**WORK REQUEST**
Below are entries. Reproduce exactly the lines between the line holding "yellow 1x1 round brick [365,159,410,238]" and the line holding "white 2x2 brick [158,347,243,432]", inclusive, and only those.

(INFORMATION SUPPLIED begins)

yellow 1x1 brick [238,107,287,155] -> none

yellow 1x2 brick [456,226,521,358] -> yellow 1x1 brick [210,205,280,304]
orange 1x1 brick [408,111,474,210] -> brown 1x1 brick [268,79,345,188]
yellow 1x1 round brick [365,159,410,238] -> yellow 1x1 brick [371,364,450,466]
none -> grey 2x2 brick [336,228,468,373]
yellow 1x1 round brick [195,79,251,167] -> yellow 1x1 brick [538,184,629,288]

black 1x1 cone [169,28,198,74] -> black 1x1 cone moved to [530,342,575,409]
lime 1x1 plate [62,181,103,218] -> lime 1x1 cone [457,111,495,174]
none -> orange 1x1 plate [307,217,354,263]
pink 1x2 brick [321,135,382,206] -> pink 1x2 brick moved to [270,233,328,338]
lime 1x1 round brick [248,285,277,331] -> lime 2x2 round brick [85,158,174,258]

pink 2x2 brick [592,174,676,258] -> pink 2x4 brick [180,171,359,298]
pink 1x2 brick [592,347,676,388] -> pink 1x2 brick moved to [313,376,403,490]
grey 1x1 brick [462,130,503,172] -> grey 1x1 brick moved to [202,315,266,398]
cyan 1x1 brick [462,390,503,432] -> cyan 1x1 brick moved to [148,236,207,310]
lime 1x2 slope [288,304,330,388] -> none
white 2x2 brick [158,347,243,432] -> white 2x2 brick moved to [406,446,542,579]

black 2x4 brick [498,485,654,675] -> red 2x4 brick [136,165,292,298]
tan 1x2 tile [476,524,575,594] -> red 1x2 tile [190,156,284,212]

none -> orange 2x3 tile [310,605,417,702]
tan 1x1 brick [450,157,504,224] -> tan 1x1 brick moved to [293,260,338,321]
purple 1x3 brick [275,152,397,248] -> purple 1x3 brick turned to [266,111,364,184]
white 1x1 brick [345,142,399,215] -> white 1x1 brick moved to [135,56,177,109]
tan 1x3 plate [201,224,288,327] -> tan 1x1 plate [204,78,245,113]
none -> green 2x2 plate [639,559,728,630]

(INFORMATION SUPPLIED ends)

**EXERCISE RESULT**
yellow 1x1 round brick [365,159,410,238] -> yellow 1x1 brick [371,364,450,466]
none -> grey 2x2 brick [336,228,468,373]
yellow 1x1 round brick [195,79,251,167] -> yellow 1x1 brick [538,184,629,288]

black 1x1 cone [169,28,198,74] -> black 1x1 cone moved to [530,342,575,409]
lime 1x1 plate [62,181,103,218] -> lime 1x1 cone [457,111,495,174]
none -> orange 1x1 plate [307,217,354,263]
pink 1x2 brick [321,135,382,206] -> pink 1x2 brick moved to [270,233,328,338]
lime 1x1 round brick [248,285,277,331] -> lime 2x2 round brick [85,158,174,258]

pink 2x2 brick [592,174,676,258] -> pink 2x4 brick [180,171,359,298]
pink 1x2 brick [592,347,676,388] -> pink 1x2 brick moved to [313,376,403,490]
grey 1x1 brick [462,130,503,172] -> grey 1x1 brick moved to [202,315,266,398]
cyan 1x1 brick [462,390,503,432] -> cyan 1x1 brick moved to [148,236,207,310]
lime 1x2 slope [288,304,330,388] -> none
white 2x2 brick [158,347,243,432] -> white 2x2 brick moved to [406,446,542,579]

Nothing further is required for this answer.